**EXERCISE DIRECTIONS:** Reproduce every line of the records below verbatim, leaving out the pictures.

┌──

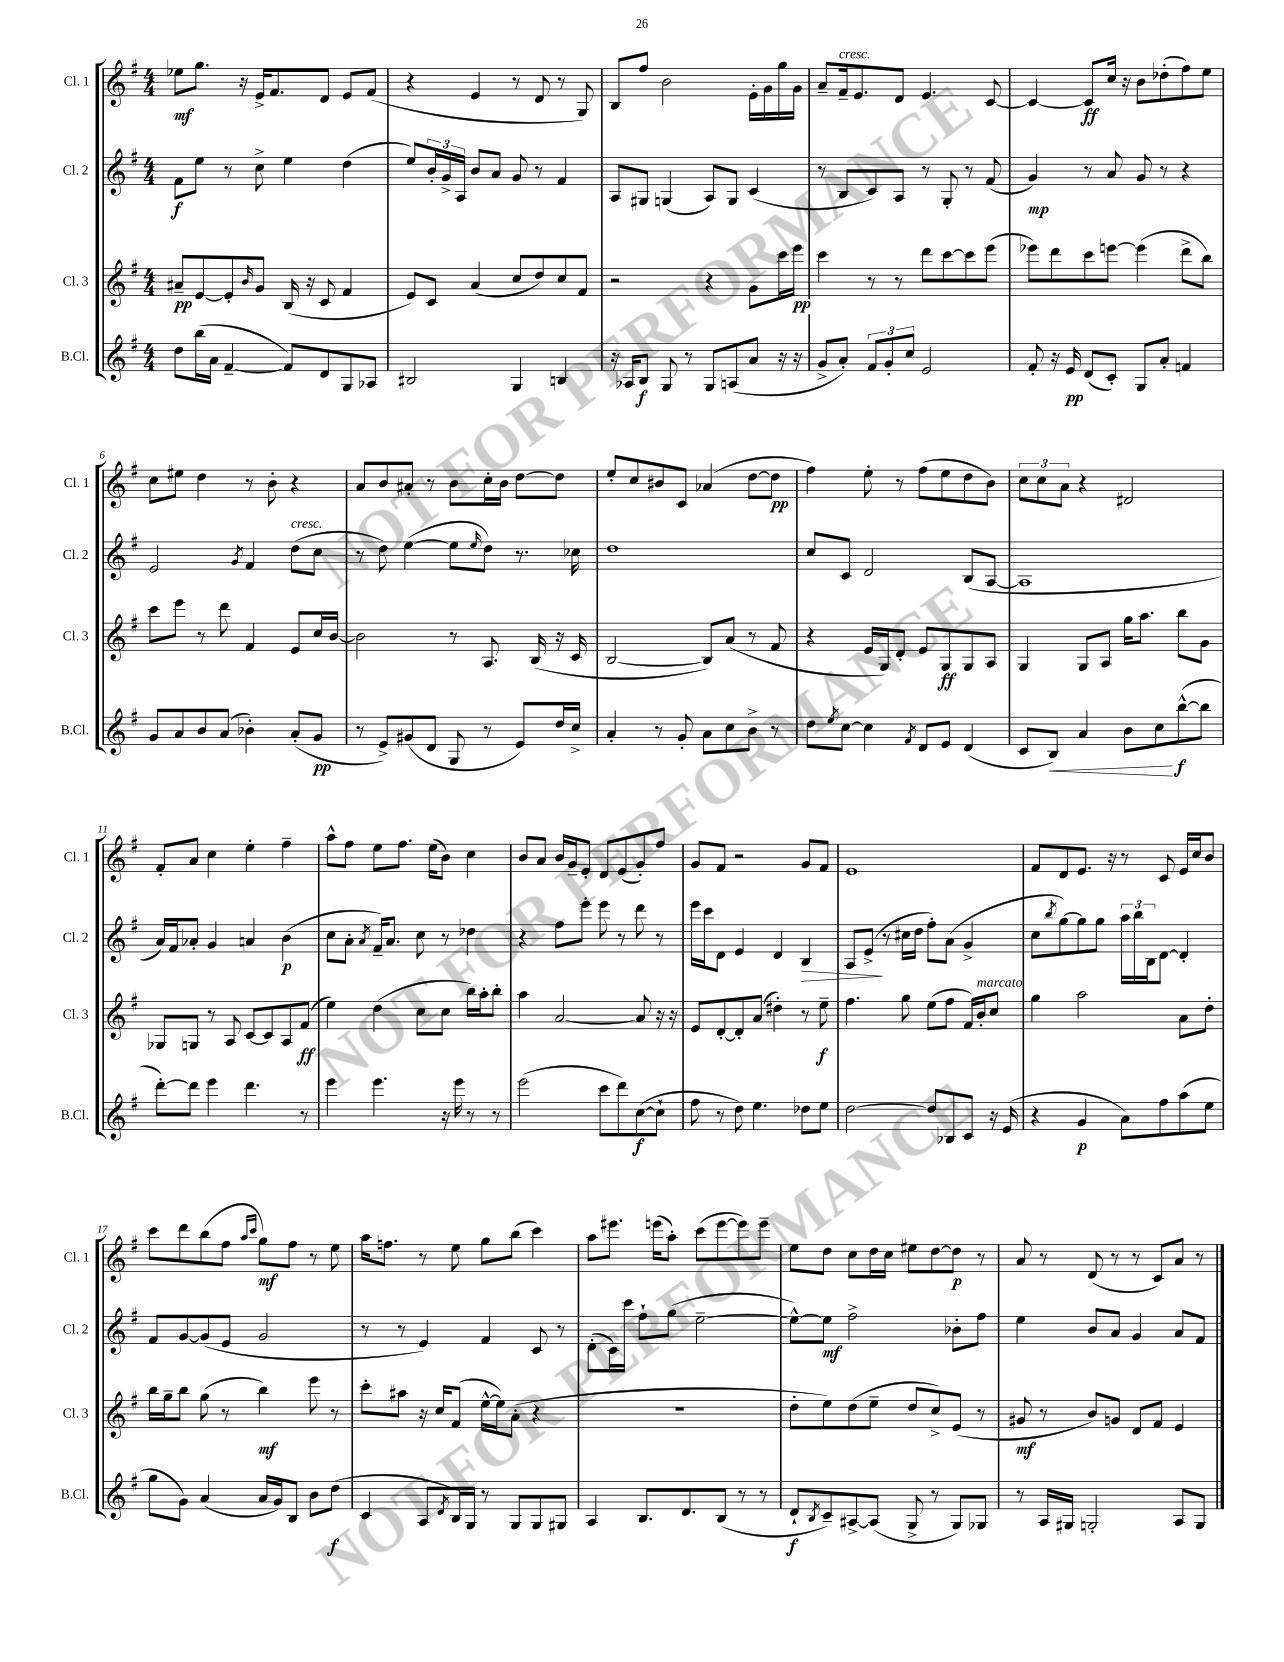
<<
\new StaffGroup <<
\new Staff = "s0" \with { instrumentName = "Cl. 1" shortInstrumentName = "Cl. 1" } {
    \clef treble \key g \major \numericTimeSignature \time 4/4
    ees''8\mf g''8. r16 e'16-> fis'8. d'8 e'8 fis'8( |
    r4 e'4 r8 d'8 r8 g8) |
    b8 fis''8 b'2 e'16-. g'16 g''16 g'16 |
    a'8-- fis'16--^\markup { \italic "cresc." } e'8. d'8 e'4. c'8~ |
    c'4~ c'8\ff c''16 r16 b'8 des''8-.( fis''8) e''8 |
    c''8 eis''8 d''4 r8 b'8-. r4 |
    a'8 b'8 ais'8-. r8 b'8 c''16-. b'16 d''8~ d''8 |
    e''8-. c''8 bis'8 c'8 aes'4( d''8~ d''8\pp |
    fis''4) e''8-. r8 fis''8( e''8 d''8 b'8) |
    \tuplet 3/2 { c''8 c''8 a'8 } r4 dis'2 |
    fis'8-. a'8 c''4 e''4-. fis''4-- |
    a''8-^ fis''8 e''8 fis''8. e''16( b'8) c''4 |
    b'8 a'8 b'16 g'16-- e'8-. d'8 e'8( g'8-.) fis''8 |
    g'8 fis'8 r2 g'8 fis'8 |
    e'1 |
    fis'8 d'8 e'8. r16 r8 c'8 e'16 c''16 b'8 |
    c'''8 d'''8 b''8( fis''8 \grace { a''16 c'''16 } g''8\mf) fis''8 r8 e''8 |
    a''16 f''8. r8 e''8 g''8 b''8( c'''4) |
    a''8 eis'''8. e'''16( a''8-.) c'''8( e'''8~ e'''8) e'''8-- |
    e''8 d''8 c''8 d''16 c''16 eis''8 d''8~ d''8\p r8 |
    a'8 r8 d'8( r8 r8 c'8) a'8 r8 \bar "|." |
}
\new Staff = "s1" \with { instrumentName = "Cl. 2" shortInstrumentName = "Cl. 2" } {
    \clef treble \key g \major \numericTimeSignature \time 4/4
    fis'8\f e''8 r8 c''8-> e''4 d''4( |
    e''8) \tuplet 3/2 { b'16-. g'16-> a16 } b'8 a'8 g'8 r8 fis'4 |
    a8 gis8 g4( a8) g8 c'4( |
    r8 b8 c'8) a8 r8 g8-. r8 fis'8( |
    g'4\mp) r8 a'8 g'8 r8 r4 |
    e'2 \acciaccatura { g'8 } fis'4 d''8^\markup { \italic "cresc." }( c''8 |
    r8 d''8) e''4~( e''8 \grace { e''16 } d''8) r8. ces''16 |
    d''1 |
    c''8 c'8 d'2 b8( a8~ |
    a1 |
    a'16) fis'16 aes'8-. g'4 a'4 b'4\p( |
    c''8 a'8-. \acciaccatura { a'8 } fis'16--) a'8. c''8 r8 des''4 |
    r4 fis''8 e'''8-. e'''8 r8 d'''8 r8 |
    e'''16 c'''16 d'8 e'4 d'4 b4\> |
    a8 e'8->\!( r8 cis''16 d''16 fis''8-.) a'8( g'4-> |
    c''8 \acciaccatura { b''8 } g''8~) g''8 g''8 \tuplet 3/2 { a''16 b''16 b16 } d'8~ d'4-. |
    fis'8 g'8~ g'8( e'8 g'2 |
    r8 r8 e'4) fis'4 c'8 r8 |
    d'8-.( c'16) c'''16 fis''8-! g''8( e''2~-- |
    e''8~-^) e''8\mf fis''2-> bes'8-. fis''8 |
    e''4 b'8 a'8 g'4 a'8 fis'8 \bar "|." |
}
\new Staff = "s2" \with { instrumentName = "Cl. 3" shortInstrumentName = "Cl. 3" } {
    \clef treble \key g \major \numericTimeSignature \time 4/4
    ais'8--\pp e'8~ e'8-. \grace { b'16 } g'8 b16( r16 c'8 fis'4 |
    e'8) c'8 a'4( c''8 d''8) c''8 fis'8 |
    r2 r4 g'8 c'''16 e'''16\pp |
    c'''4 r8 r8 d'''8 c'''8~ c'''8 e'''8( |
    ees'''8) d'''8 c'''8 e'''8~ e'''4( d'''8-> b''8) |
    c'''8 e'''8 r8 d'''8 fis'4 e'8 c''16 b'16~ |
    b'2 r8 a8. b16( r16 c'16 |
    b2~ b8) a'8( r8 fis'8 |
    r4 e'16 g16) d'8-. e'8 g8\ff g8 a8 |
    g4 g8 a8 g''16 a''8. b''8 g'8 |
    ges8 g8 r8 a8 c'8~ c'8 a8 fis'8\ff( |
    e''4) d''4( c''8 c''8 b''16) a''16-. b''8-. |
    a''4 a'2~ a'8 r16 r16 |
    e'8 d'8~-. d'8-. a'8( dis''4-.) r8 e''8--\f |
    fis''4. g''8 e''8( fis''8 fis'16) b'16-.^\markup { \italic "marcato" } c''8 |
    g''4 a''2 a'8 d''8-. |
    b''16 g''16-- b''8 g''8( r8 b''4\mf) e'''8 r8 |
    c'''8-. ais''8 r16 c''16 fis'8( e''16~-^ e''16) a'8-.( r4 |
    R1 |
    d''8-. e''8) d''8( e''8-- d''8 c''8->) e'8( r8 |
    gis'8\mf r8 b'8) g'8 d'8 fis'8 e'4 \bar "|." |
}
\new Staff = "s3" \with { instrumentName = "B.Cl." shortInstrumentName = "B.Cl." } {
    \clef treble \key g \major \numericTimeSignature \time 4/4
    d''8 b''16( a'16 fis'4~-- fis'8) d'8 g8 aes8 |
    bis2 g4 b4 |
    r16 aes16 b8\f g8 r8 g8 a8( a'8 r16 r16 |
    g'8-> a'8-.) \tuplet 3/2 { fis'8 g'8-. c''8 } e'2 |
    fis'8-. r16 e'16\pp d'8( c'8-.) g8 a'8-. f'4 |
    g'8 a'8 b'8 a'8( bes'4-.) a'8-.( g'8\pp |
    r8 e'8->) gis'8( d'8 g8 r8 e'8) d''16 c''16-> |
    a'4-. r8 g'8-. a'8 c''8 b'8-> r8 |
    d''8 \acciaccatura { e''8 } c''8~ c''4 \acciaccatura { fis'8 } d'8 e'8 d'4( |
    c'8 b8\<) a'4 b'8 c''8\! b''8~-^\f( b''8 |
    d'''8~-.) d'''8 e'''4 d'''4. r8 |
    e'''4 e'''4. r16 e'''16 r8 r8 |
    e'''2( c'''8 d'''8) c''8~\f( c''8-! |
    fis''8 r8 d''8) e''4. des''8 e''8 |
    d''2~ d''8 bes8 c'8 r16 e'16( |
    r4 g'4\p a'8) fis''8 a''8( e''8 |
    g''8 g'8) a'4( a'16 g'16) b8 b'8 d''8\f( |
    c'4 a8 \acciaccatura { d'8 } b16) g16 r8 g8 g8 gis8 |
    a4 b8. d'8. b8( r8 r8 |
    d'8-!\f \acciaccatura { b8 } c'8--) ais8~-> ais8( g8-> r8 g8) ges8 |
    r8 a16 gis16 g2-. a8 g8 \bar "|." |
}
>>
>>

└──

**TASK OUTPUT:**
<<
\new StaffGroup <<
\new Staff = "s0" \with { instrumentName = "Cl. 1" shortInstrumentName = "Cl. 1" } {
    \clef treble \key g \major \numericTimeSignature \time 4/4
    ees''8\mf g''8. r16 e'16-> fis'8. d'8 e'8 fis'8( |
    r4 e'4 r8 d'8 r8 g8) |
    b8 fis''8 b'2 e'16-. g'16 g''16 g'16 |
    a'8-- fis'16--^\markup { \italic "cresc." } e'8. d'8 e'4. c'8~ |
    c'4~ c'8\ff c''16 r16 b'8 des''8-.( fis''8) e''8 |
    c''8 eis''8 d''4 r8 b'8-. r4 |
    a'8 b'8 ais'8-. r8 b'8 c''16-. b'16 d''8~ d''8 |
    e''8-. c''8 bis'8 c'8 aes'4( d''8~ d''8\pp |
    fis''4) e''8-. r8 fis''8( e''8 d''8 b'8) |
    \tuplet 3/2 { c''8 c''8 a'8 } r4 dis'2 |
    fis'8-. a'8 c''4 e''4-. fis''4-- |
    a''8-^ fis''8 e''8 fis''8. e''16( b'8) c''4 |
    b'8 a'8 b'16 g'16-- e'8-. d'8 e'8( g'8-.) fis''8 |
    g'8 fis'8 r2 g'8 fis'8 |
    e'1 |
    fis'8 d'8 e'8. r16 r8 c'8 e'16 c''16 b'8 |
    c'''8 d'''8 b''8( fis''8 \grace { a''16 c'''16 } g''8\mf) fis''8 r8 e''8 |
    a''16 f''8. r8 e''8 g''8 b''8( c'''4) |
    a''8 eis'''8. e'''16( a''8-.) c'''8( e'''8~ e'''8) e'''8-- |
    e''8 d''8 c''8 d''16 c''16 eis''8 d''8~ d''8\p r8 |
    a'8 r8 d'8( r8 r8 c'8) a'8 r8 \bar "|." |
}
\new Staff = "s1" \with { instrumentName = "Cl. 2" shortInstrumentName = "Cl. 2" } {
    \clef treble \key g \major \numericTimeSignature \time 4/4
    fis'8\f e''8 r8 c''8-> e''4 d''4( |
    e''8) \tuplet 3/2 { b'16-. g'16-> a16 } b'8 a'8 g'8 r8 fis'4 |
    a8 gis8 g4( a8) g8 c'4( |
    r8 b8 c'8) a8 r8 g8-. r8 fis'8( |
    g'4\mp) r8 a'8 g'8 r8 r4 |
    e'2 \acciaccatura { g'8 } fis'4 d''8^\markup { \italic "cresc." }( c''8 |
    r8 d''8) e''4~( e''8 \grace { e''16 } d''8) r8. ces''16 |
    d''1 |
    c''8 c'8 d'2 b8( a8~ |
    a1 |
    a'16) fis'16 aes'8-. g'4 a'4 b'4\p( |
    c''8 a'8-. \acciaccatura { a'8 } fis'16--) a'8. c''8 r8 des''4 |
    r4 fis''8 e'''8-. e'''8 r8 d'''8 r8 |
    e'''16 c'''16 d'8 e'4 d'4 b4\> |
    a8 e'8->\!( r8 cis''16 d''16 fis''8-.) a'8( g'4-> |
    c''8 \acciaccatura { b''8 } g''8~) g''8 g''8 \tuplet 3/2 { a''16 b''16 b16 } d'8~ d'4-. |
    fis'8 g'8~ g'8( e'8 g'2 |
    r8 r8 e'4) fis'4 c'8 r8 |
    d'8-.( c'16) c'''16 fis''8-! g''8( e''2~-- |
    e''8~-^) e''8\mf fis''2-> bes'8-. fis''8 |
    e''4 b'8 a'8 g'4 a'8 fis'8 \bar "|." |
}
\new Staff = "s2" \with { instrumentName = "Cl. 3" shortInstrumentName = "Cl. 3" } {
    \clef treble \key g \major \numericTimeSignature \time 4/4
    ais'8--\pp e'8~ e'8-. \grace { b'16 } g'8 b16( r16 c'8 fis'4 |
    e'8) c'8 a'4( c''8 d''8) c''8 fis'8 |
    r2 r4 g'8 c'''16 e'''16\pp |
    c'''4 r8 r8 d'''8 c'''8~ c'''8 e'''8( |
    ees'''8) d'''8 c'''8 e'''8~ e'''4( d'''8-> b''8) |
    c'''8 e'''8 r8 d'''8 fis'4 e'8 c''16 b'16~ |
    b'2 r8 a8. b16( r16 c'16 |
    b2~ b8) a'8( r8 fis'8 |
    r4 e'16 g16) d'8-. e'8 g8\ff g8 a8 |
    g4 g8 a8 g''16 a''8. b''8 g'8 |
    ges8 g8 r8 a8 c'8~ c'8 a8 fis'8\ff( |
    e''4) d''4( c''8 c''8 b''16) a''16-. b''8-. |
    a''4 a'2~ a'8 r16 r16 |
    e'8 d'8~-. d'8-. a'8( dis''4-.) r8 e''8--\f |
    fis''4. g''8 e''8( fis''8 fis'16) b'16-.^\markup { \italic "marcato" } c''8 |
    g''4 a''2 a'8 d''8-. |
    b''16 g''16-- b''8 g''8( r8 b''4\mf) e'''8 r8 |
    c'''8-. ais''8 r16 c''16 fis'8( e''16~-^ e''16) a'8-.( r4 |
    R1 |
    d''8-. e''8) d''8( e''8-- d''8 c''8->) e'8( r8 |
    gis'8\mf r8 b'8) g'8 d'8 fis'8 e'4 \bar "|." |
}
\new Staff = "s3" \with { instrumentName = "B.Cl." shortInstrumentName = "B.Cl." } {
    \clef treble \key g \major \numericTimeSignature \time 4/4
    d''8 b''16( a'16 fis'4~-- fis'8) d'8 g8 aes8 |
    bis2 g4 b4 |
    r16 aes16 b8\f g8 r8 g8 a8( a'8 r16 r16 |
    g'8-> a'8-.) \tuplet 3/2 { fis'8 g'8-. c''8 } e'2 |
    fis'8-. r16 e'16\pp d'8( c'8-.) g8 a'8-. f'4 |
    g'8 a'8 b'8 a'8( bes'4-.) a'8-.( g'8\pp |
    r8 e'8->) gis'8( d'8 g8 r8 e'8) d''16 c''16-> |
    a'4-. r8 g'8-. a'8 c''8 b'8-> r8 |
    d''8 \acciaccatura { e''8 } c''8~ c''4 \acciaccatura { fis'8 } d'8 e'8 d'4( |
    c'8 b8\<) a'4 b'8 c''8\! b''8~-^\f( b''8 |
    d'''8~-.) d'''8 e'''4 d'''4. r8 |
    e'''4 e'''4. r16 e'''16 r8 r8 |
    e'''2( c'''8 d'''8) c''8~\f( c''8-! |
    fis''8 r8 d''8) e''4. des''8 e''8 |
    d''2~ d''8 bes8 c'8 r16 e'16( |
    r4 g'4\p a'8) fis''8 a''8( e''8 |
    g''8 g'8) a'4( a'16 g'16) b8 b'8 d''8\f( |
    c'4 a8 \acciaccatura { d'8 } b16) g16 r8 g8 g8 gis8 |
    a4 b8. d'8. b8( r8 r8 |
    d'8-!\f \acciaccatura { b8 } c'8--) ais8~-> ais8( g8-> r8 g8) ges8 |
    r8 a16 gis16 g2-. a8 g8 \bar "|." |
}
>>
>>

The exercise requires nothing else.